Spatial reasoning data:
----
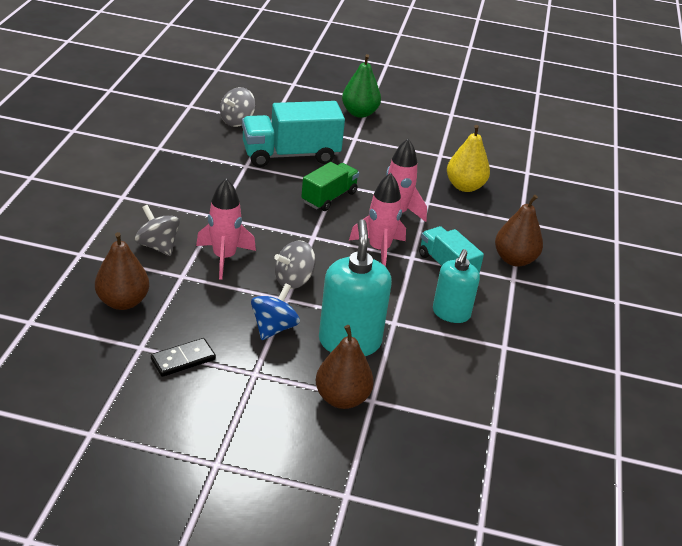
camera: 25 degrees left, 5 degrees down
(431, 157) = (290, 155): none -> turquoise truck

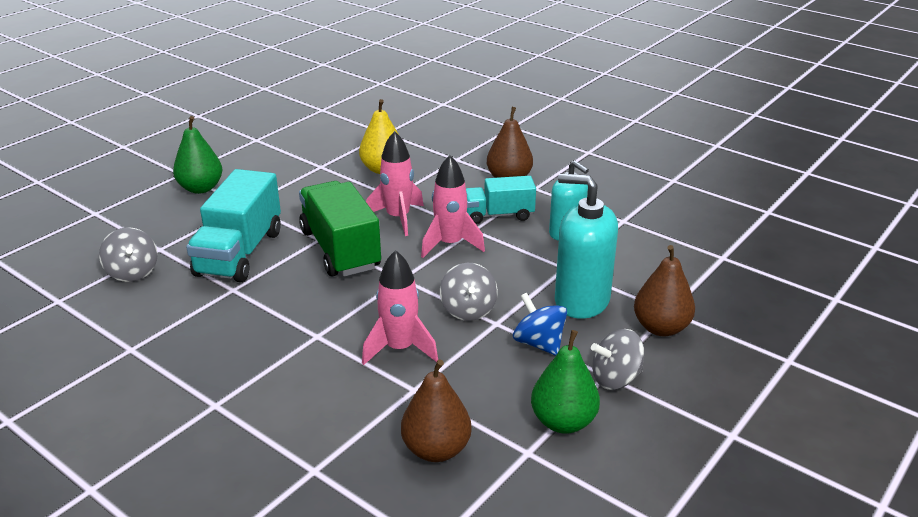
camera: 60 degrees left, 5 degrees down
(158, 246) = (344, 396): grey spinning top -> grey spinning top (615, 378)
(183, 359) = (563, 422): black domino -> green pear
(329, 197) = (340, 249): green truck -> green truck, size x1.63

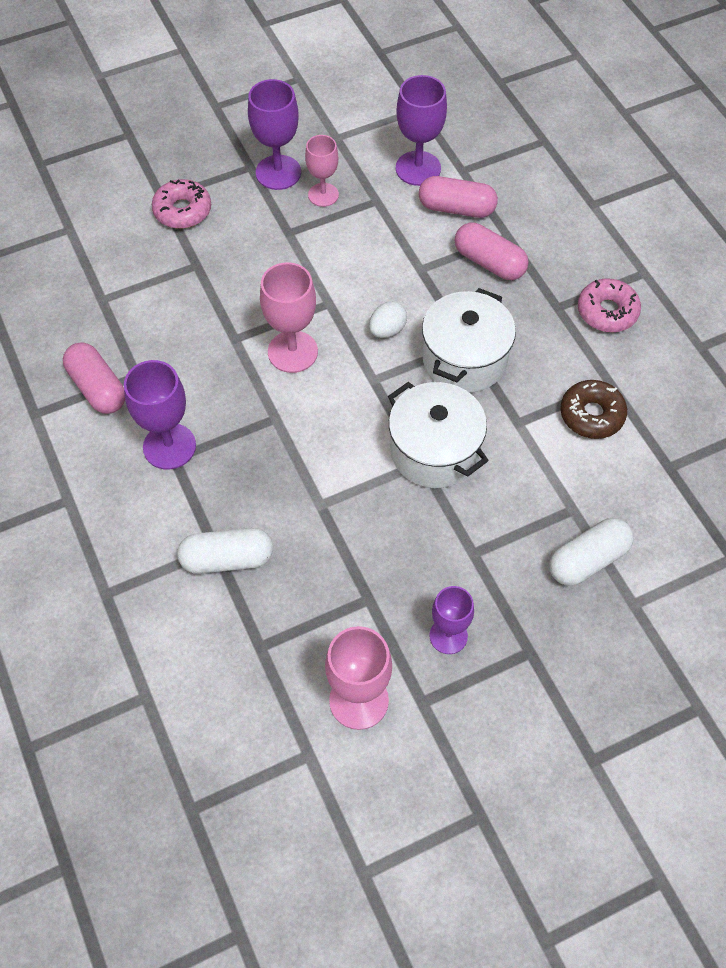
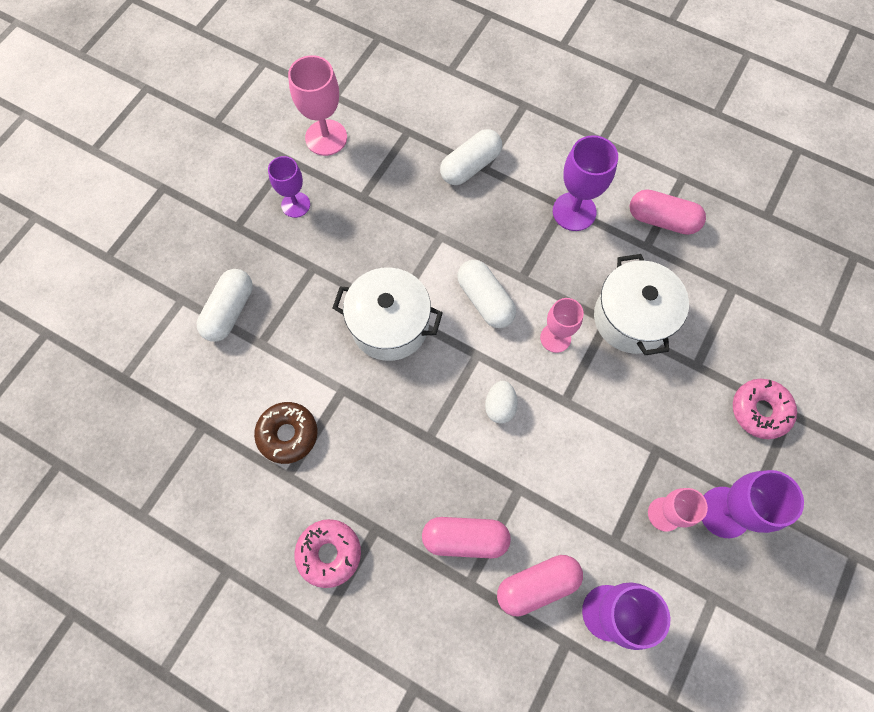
camera: 145 degrees right, 10 degrees up
(292, 352) = (555, 338): pink goblet -> pink goblet, size x0.66
(327, 419) = (485, 300): none -> white capsule
(464, 359) = (420, 420): white pot -> white pot (631, 318)

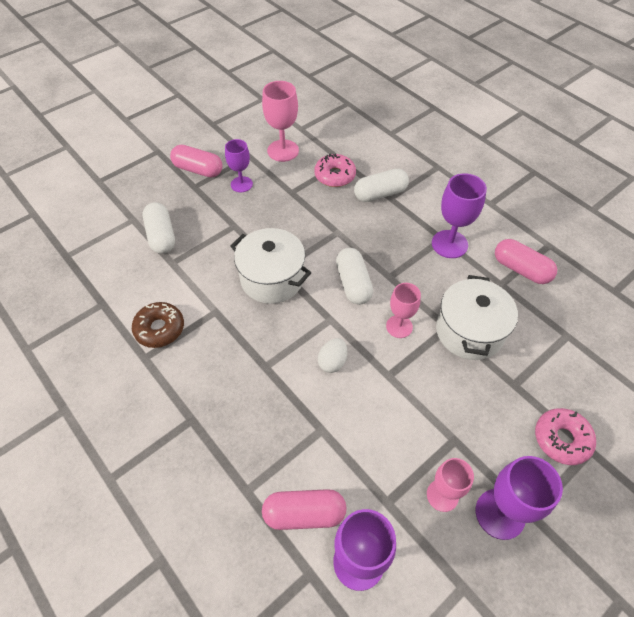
camera: 20 degrees right, 15 degrees down
(230, 311) = (161, 236): white capsule -> white capsule turned 60 degrees counterclockwise
(329, 553) = (146, 425): pink donut -> pink donut (335, 175)
(465, 538) = (259, 453): pink capsule -> pink capsule (198, 170)

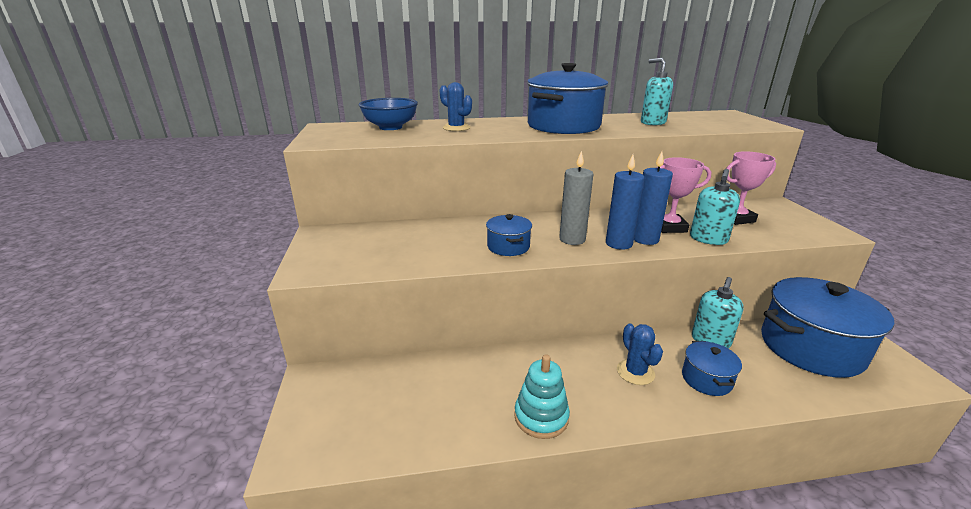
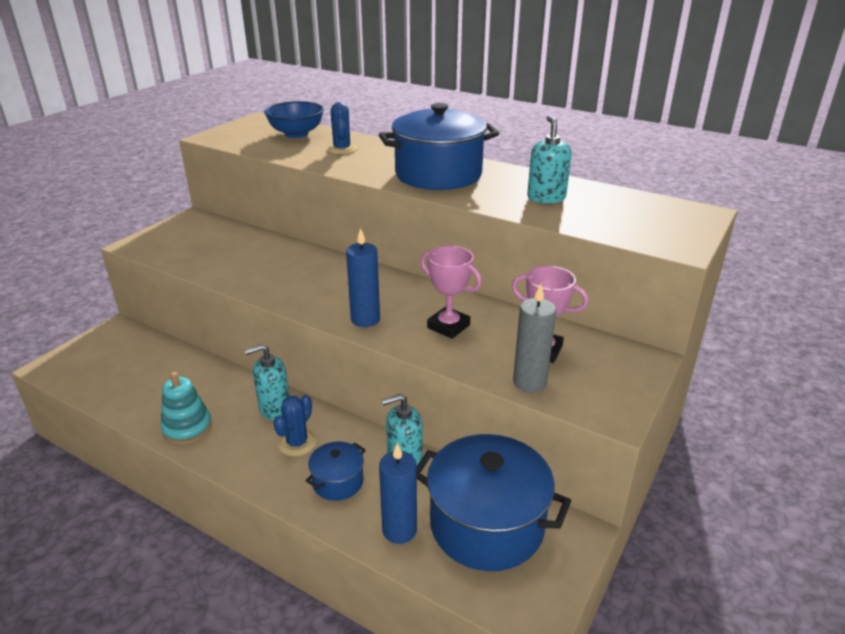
camera: 40 degrees right, 5 degrees up
(508, 247) = (280, 282): blue pot -> none
(572, 239) = (338, 298): grey candle -> grey candle (529, 382)
(645, 239) = (397, 326): blue candle -> blue candle (399, 530)
(708, 239) = (454, 354): turquoise soap dispenser -> turquoise soap dispenser (274, 408)

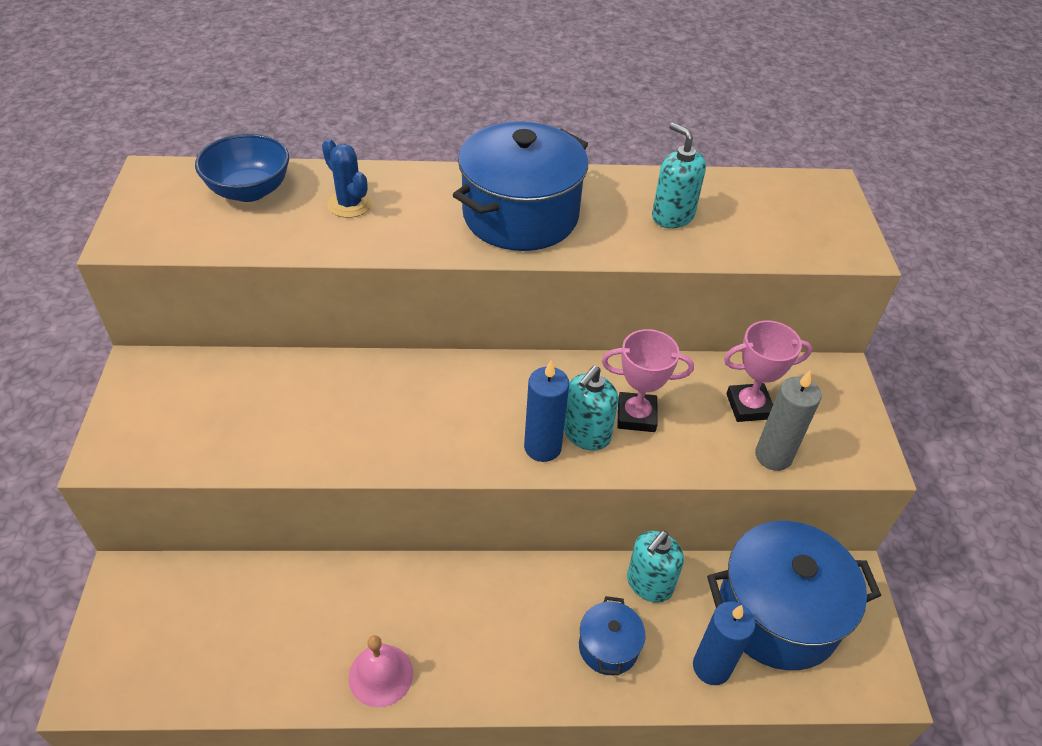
camera: 35 degrees left, 15 degrees up
(187, 428) = (381, 675): turquoise stacking toy -> pink bell
(274, 408) = (456, 591): turquoise soap dispenser -> turquoise soap dispenser (586, 434)
(297, 443) = (524, 623): blue cactus -> none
----
## TO DO
Only lines from the one holding "(431, 157) = (290, 155): none" through the last line of the entries above are wanted, both ends included, each retyped exactly; no pictures.

## RESPONSE FOR THIS EXERCISE
(431, 157) = (290, 155): none -> turquoise truck

camera: 60 degrees left, 5 degrees down
(158, 246) = (344, 396): grey spinning top -> grey spinning top (615, 378)
(183, 359) = (563, 422): black domino -> green pear
(329, 197) = (340, 249): green truck -> green truck, size x1.63

camera: 145 degrees right, 10 degrees up
(292, 352) = (555, 338): pink goblet -> pink goblet, size x0.66
(327, 419) = (485, 300): none -> white capsule
(464, 359) = (420, 420): white pot -> white pot (631, 318)

camera: 20 degrees right, 15 degrees down
(230, 311) = (161, 236): white capsule -> white capsule turned 60 degrees counterclockwise
(329, 553) = (146, 425): pink donut -> pink donut (335, 175)
(465, 538) = (259, 453): pink capsule -> pink capsule (198, 170)

camera: 40 degrees right, 5 degrees up
(508, 247) = (280, 282): blue pot -> none
(572, 239) = (338, 298): grey candle -> grey candle (529, 382)
(645, 239) = (397, 326): blue candle -> blue candle (399, 530)
(708, 239) = (454, 354): turquoise soap dispenser -> turquoise soap dispenser (274, 408)

camera: 35 degrees left, 15 degrees up
(187, 428) = (381, 675): turquoise stacking toy -> pink bell
(274, 408) = (456, 591): turquoise soap dispenser -> turquoise soap dispenser (586, 434)
(297, 443) = (524, 623): blue cactus -> none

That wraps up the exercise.